WORK ORDER ▸ Tell me how many lines in the entries below contain the word "czerwony"; reply with the number and nothing else.

Stored data entries:

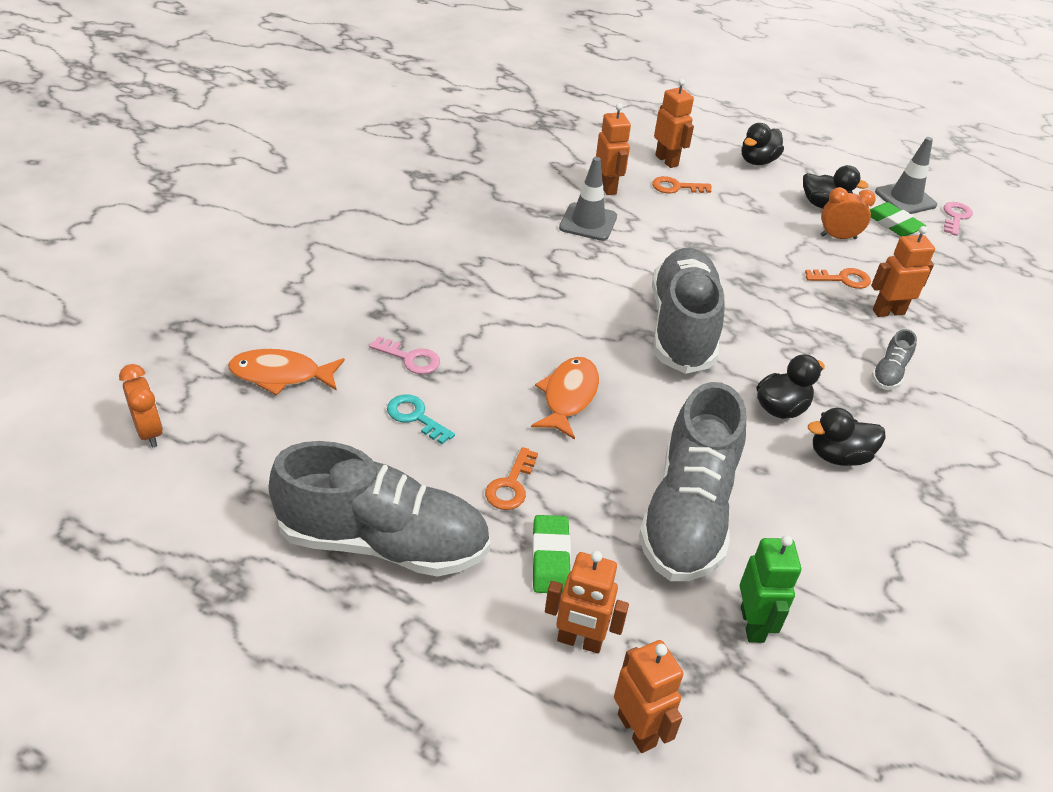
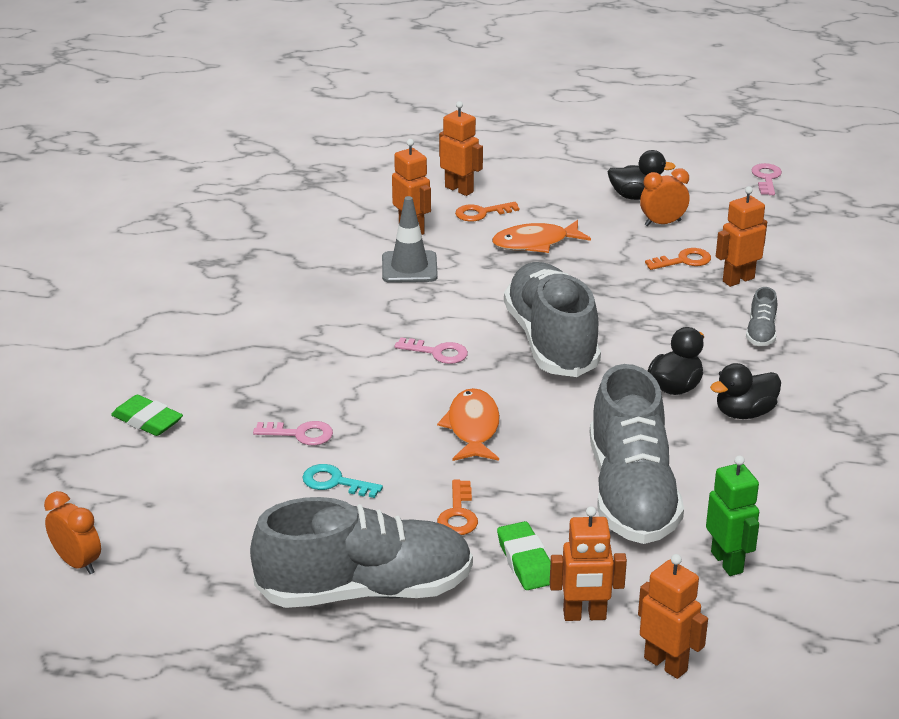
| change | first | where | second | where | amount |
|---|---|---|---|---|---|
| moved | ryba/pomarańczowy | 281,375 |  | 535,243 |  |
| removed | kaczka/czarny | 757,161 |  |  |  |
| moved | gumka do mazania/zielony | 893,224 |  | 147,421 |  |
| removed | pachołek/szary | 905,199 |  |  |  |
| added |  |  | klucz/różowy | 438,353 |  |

--

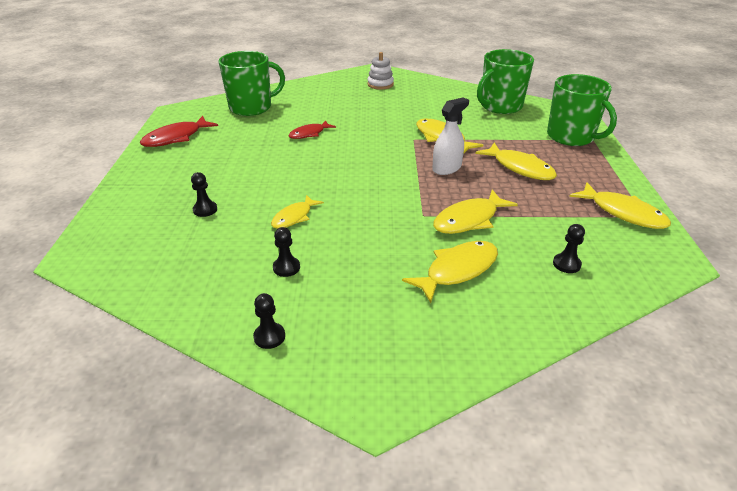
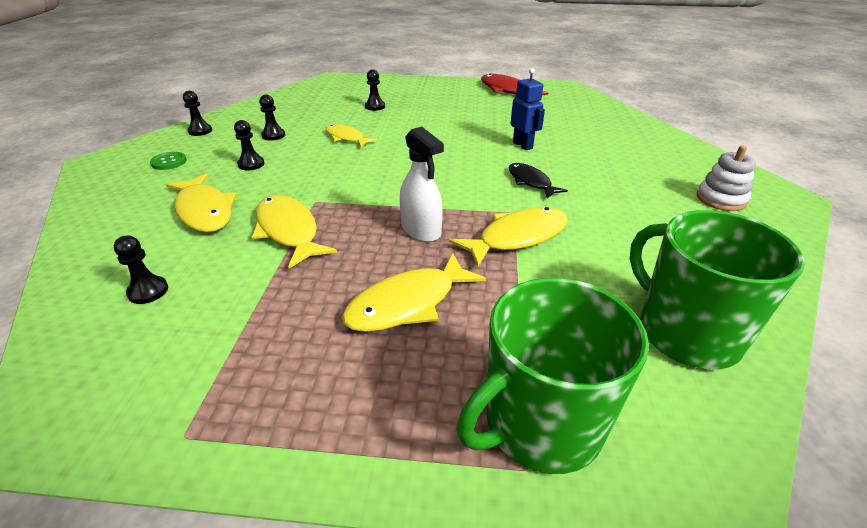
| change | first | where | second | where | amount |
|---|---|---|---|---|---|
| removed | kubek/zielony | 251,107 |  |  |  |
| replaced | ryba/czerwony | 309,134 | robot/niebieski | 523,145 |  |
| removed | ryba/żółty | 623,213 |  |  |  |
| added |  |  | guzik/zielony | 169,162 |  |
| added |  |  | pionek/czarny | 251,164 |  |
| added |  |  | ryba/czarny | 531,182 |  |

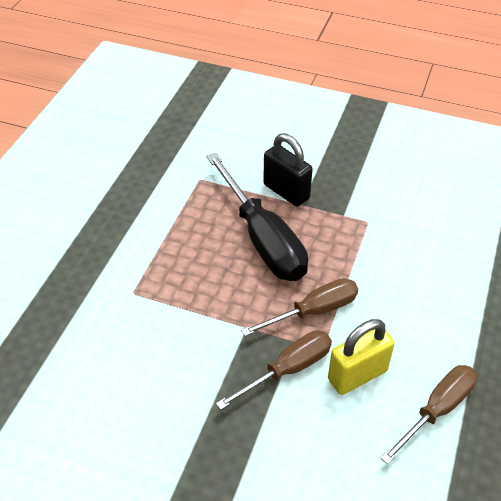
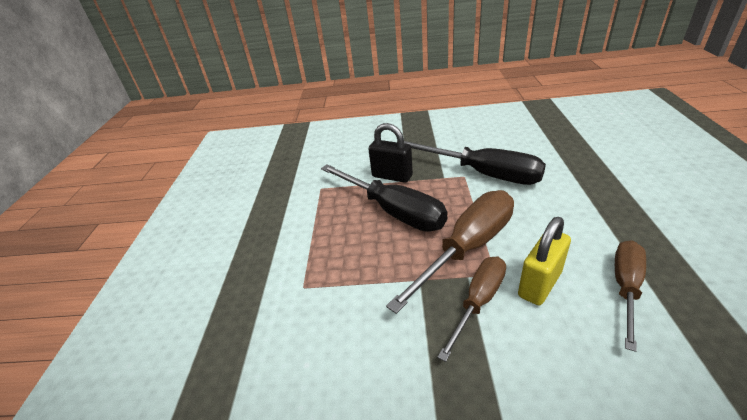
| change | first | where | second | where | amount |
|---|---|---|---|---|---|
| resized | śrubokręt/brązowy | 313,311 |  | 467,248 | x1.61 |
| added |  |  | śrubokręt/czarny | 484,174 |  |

---

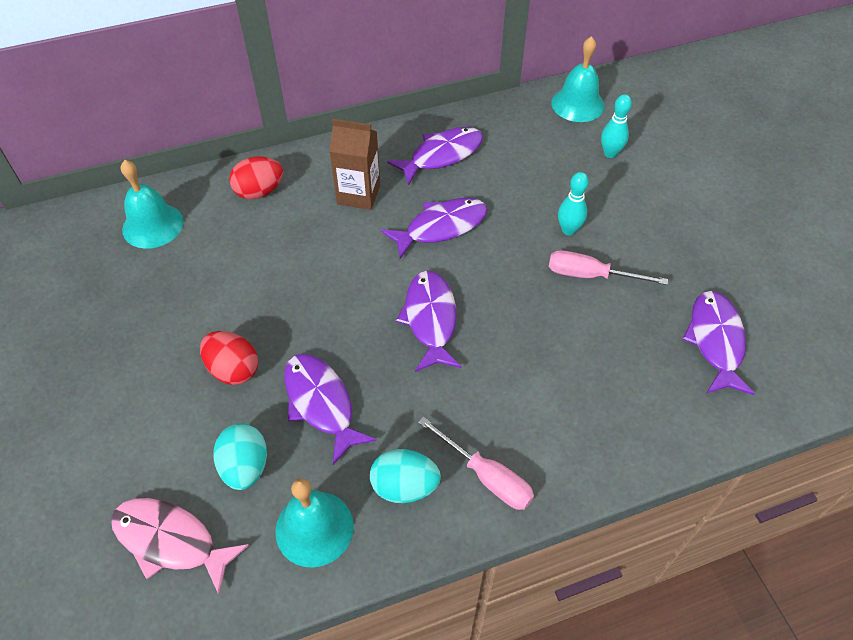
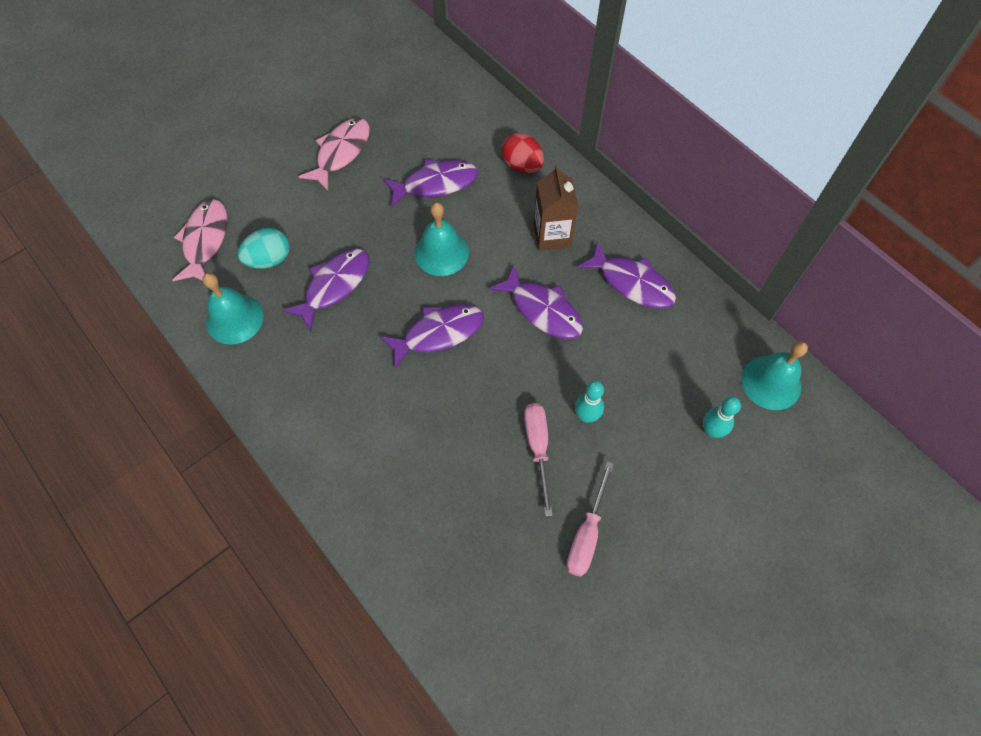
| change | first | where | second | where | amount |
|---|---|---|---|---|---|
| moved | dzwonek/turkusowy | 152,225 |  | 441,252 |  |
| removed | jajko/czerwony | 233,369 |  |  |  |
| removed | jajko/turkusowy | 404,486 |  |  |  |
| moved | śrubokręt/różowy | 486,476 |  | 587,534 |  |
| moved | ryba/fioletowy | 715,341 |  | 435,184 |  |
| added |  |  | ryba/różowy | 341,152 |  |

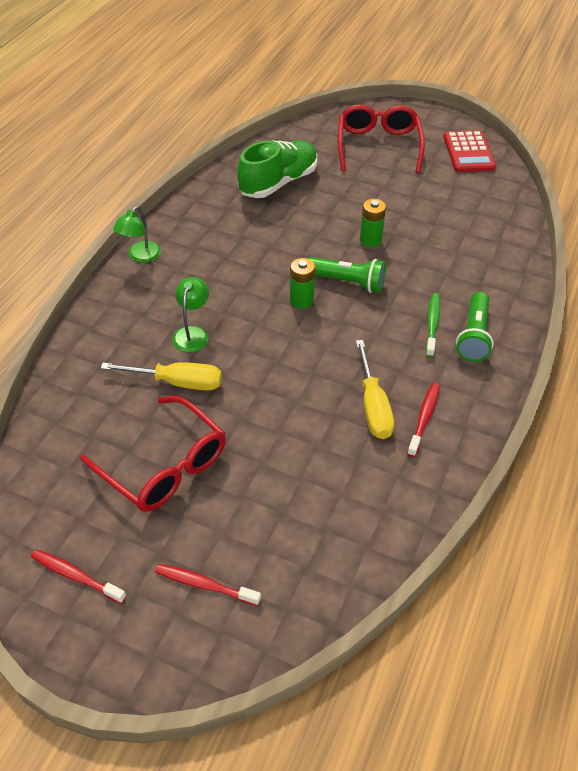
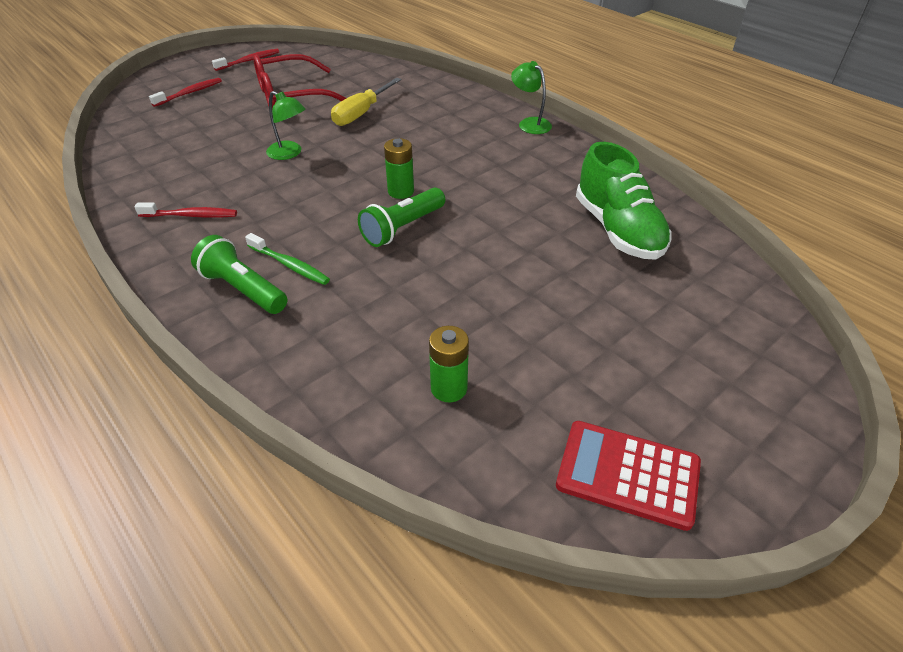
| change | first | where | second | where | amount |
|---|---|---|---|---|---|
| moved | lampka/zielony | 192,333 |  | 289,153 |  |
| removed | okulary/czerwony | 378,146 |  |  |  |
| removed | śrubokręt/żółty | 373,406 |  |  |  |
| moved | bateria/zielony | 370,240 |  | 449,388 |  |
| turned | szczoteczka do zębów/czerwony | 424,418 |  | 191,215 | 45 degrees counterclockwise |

WRITTEN ANSWER ▸ 4